What to work on. Print, exactly as written, the line containing "compact camera in violet (1st from left)" and every line after it, ending with the final line of the data below.

Listed records.
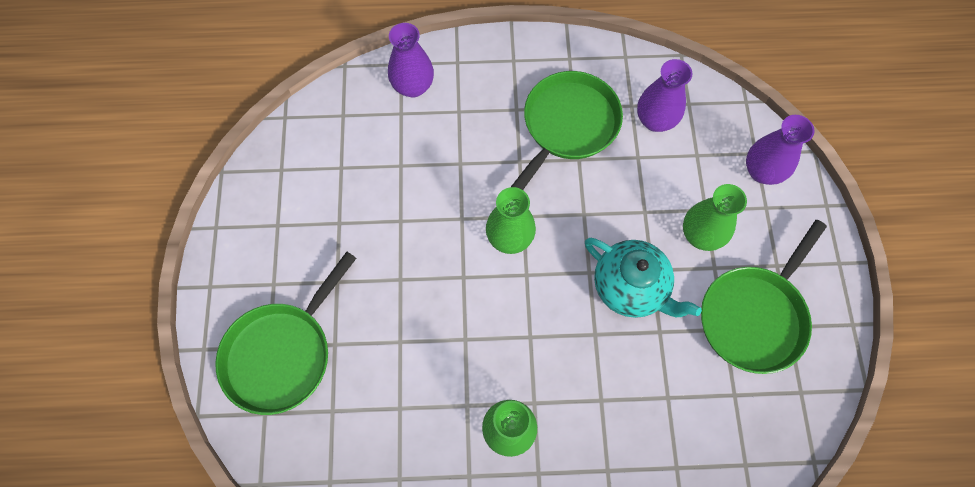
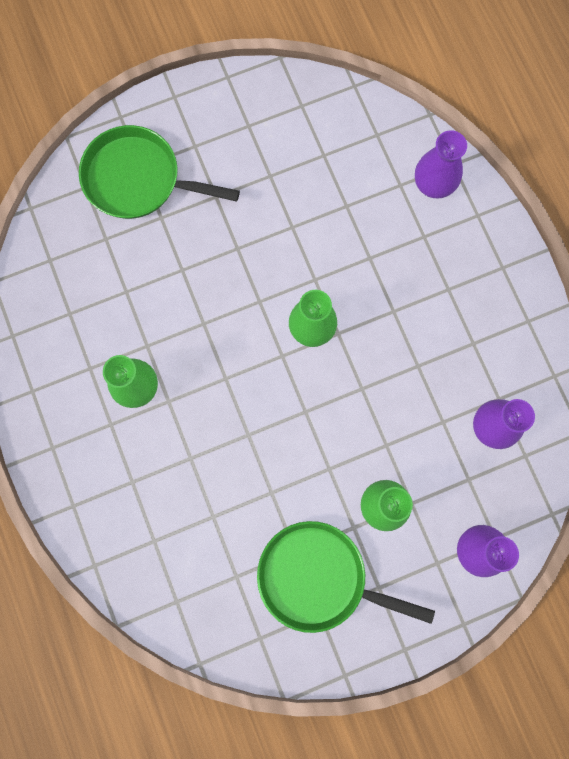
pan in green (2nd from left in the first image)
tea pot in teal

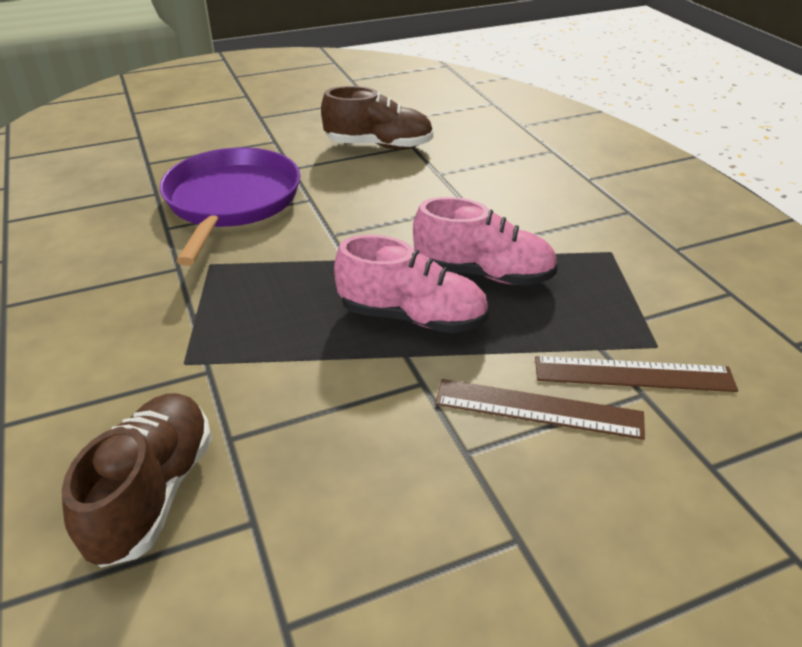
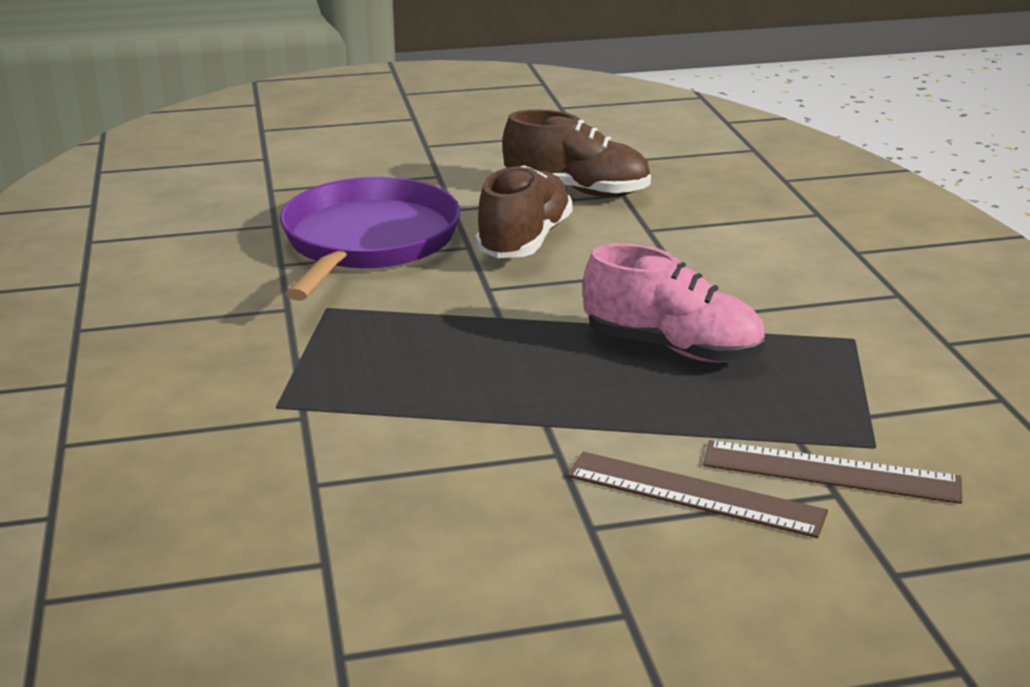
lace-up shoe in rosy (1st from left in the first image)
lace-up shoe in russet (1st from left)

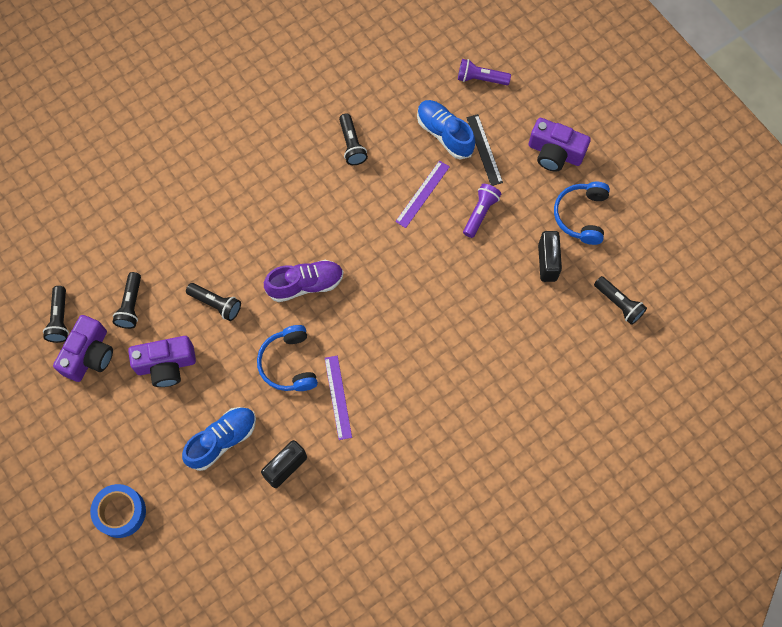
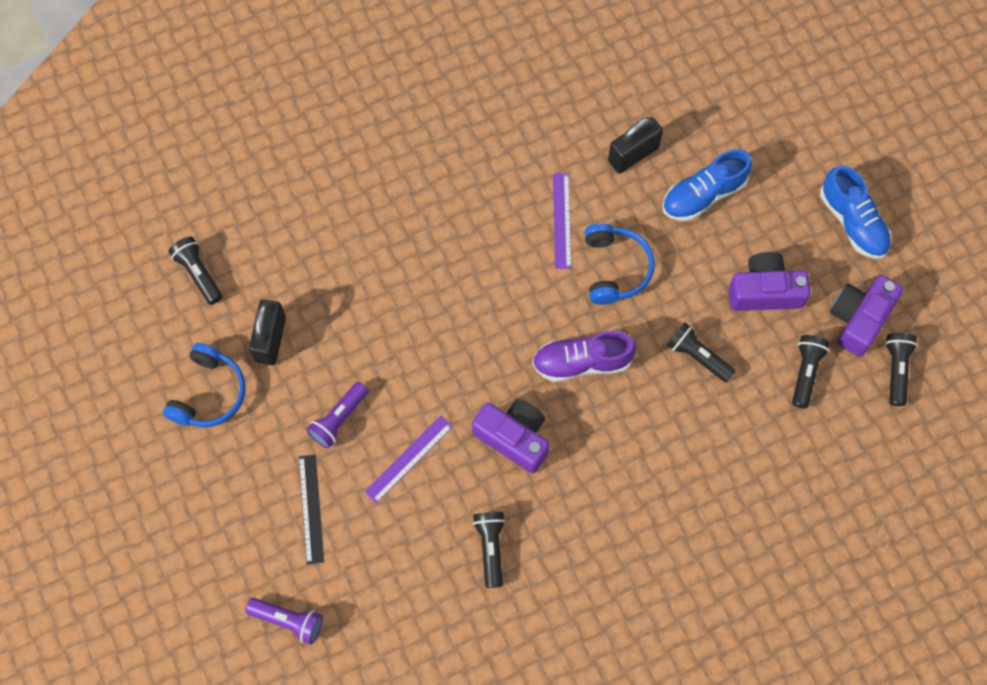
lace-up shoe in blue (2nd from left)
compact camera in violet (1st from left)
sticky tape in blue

Exercise result.
compact camera in violet (1st from left)
sticky tape in blue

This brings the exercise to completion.